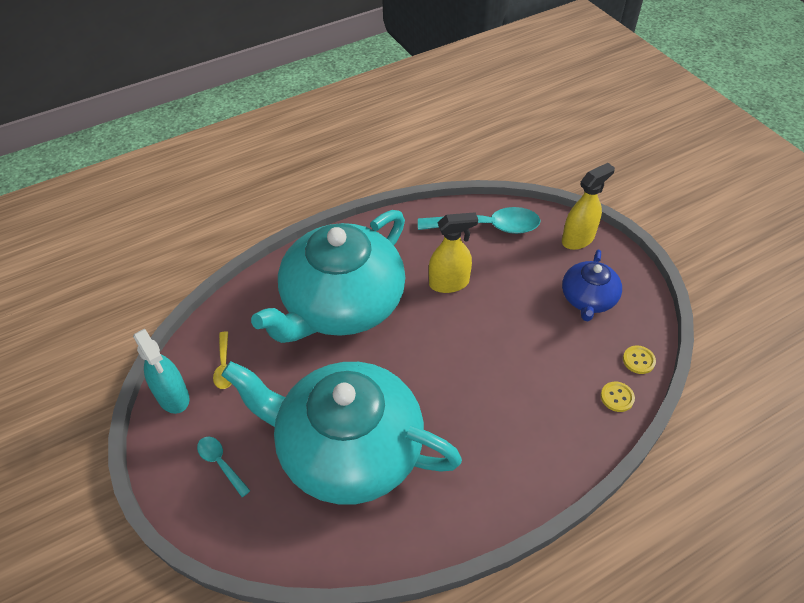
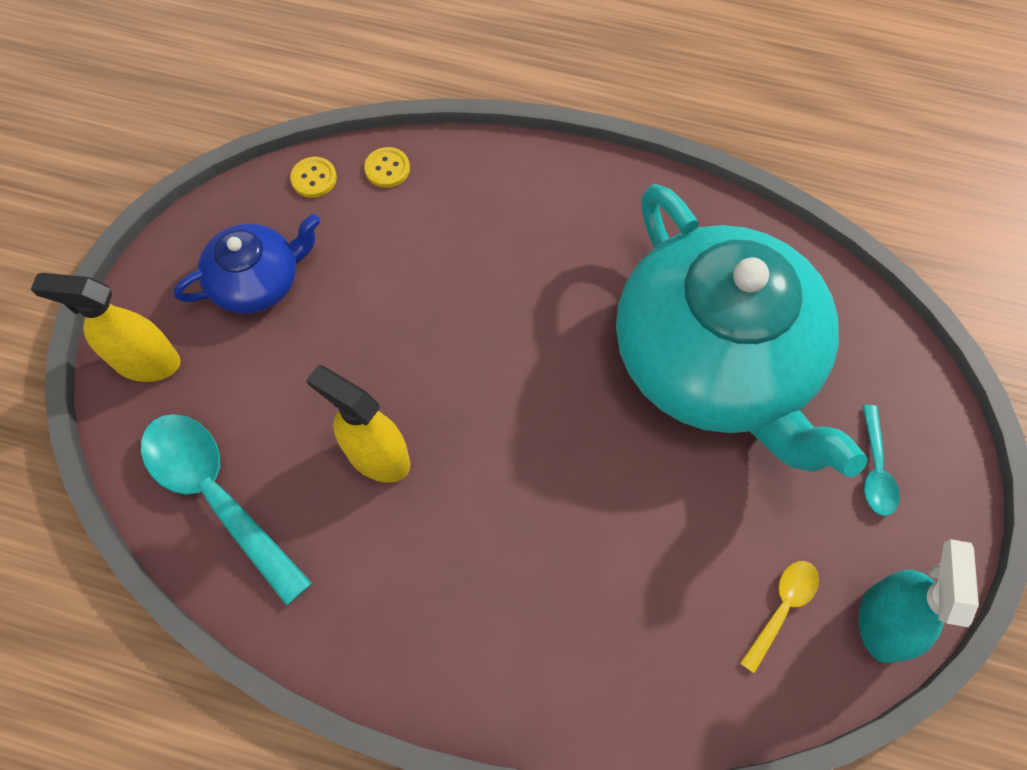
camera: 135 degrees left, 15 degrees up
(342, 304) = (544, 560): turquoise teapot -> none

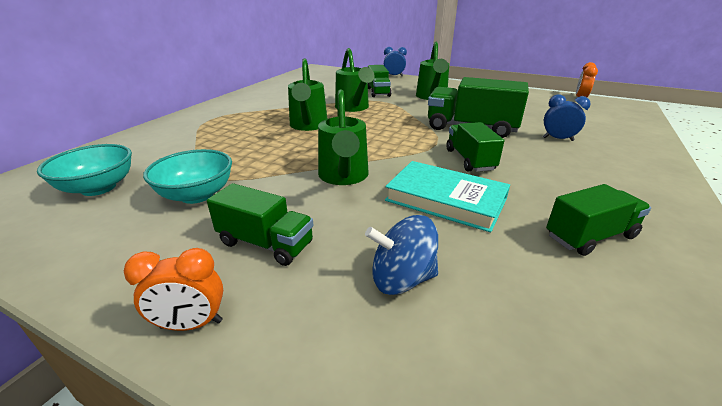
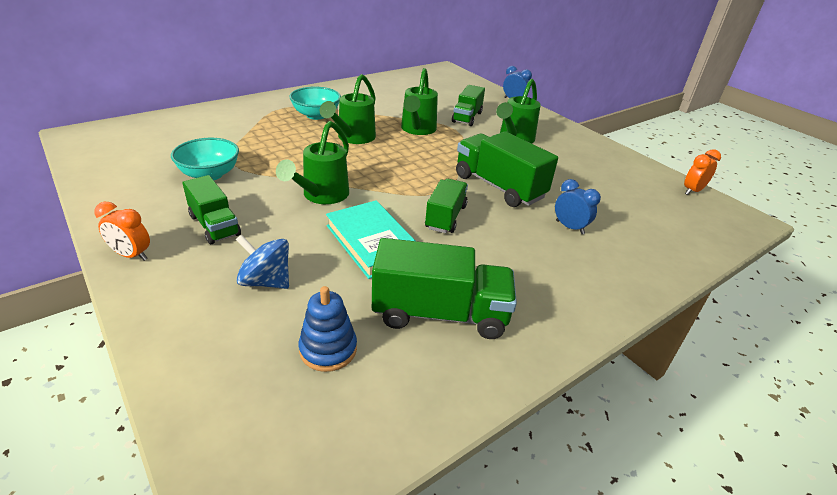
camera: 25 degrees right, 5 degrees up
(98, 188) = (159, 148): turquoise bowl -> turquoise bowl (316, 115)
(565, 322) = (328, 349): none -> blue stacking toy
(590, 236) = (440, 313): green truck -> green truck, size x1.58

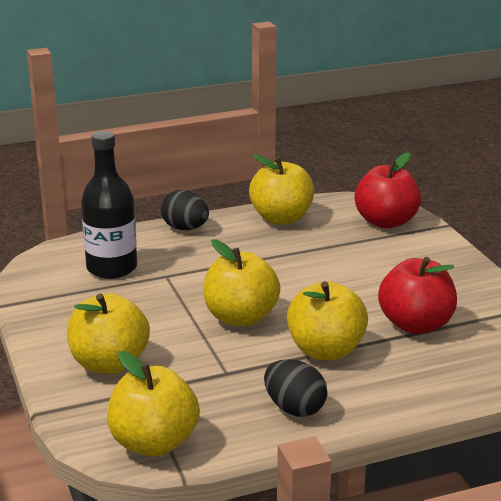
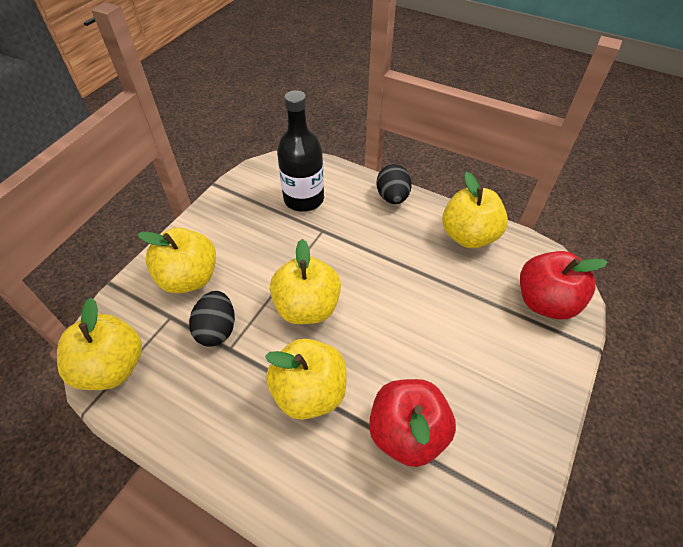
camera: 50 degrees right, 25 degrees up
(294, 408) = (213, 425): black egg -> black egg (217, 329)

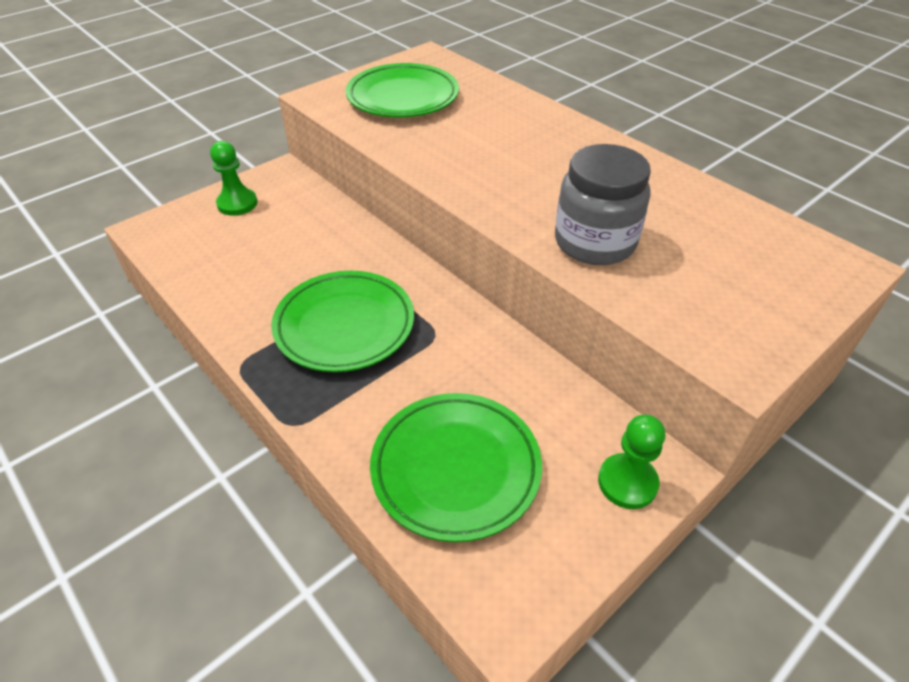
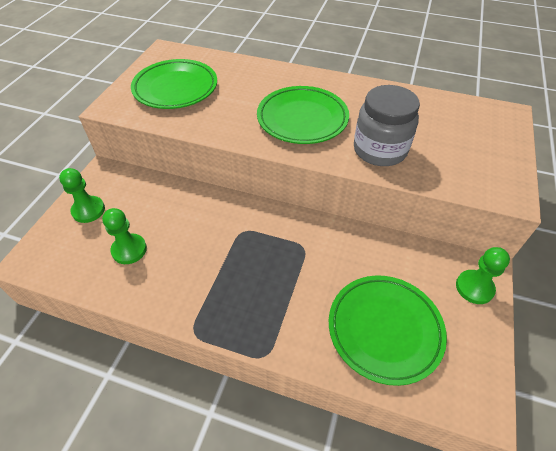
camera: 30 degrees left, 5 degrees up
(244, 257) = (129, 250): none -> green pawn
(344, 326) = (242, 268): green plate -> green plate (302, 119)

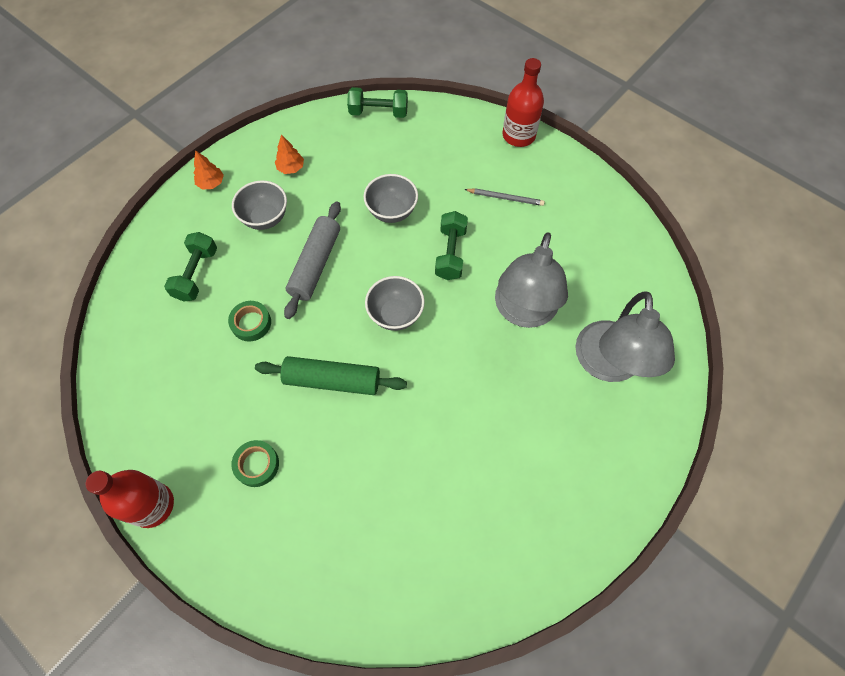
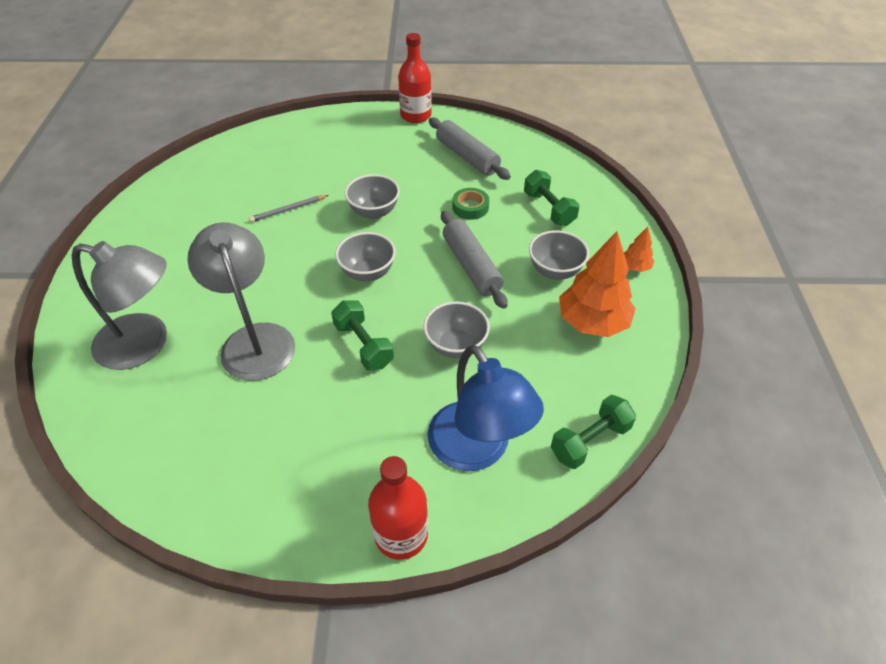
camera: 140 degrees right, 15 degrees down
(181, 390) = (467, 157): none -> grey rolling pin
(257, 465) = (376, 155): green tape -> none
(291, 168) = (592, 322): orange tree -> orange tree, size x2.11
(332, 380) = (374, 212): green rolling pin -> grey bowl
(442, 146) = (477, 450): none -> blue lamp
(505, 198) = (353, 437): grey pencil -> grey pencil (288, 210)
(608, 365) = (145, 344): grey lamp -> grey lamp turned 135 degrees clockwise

# WHAT IS NEEDED
Please set down exactly the lines from the first line of the data above through the line with "camera: 140 degrees right, 15 degrees down", both included, leaving out the pictures.

# ANSWER BOX
camera: 135 degrees left, 15 degrees up
(342, 304) = (544, 560): turquoise teapot -> none

camera: 25 degrees right, 5 degrees up
(98, 188) = (159, 148): turquoise bowl -> turquoise bowl (316, 115)
(565, 322) = (328, 349): none -> blue stacking toy
(590, 236) = (440, 313): green truck -> green truck, size x1.58

camera: 50 degrees right, 25 degrees up
(294, 408) = (213, 425): black egg -> black egg (217, 329)

camera: 30 degrees left, 5 degrees up
(244, 257) = (129, 250): none -> green pawn
(344, 326) = (242, 268): green plate -> green plate (302, 119)

camera: 140 degrees right, 15 degrees down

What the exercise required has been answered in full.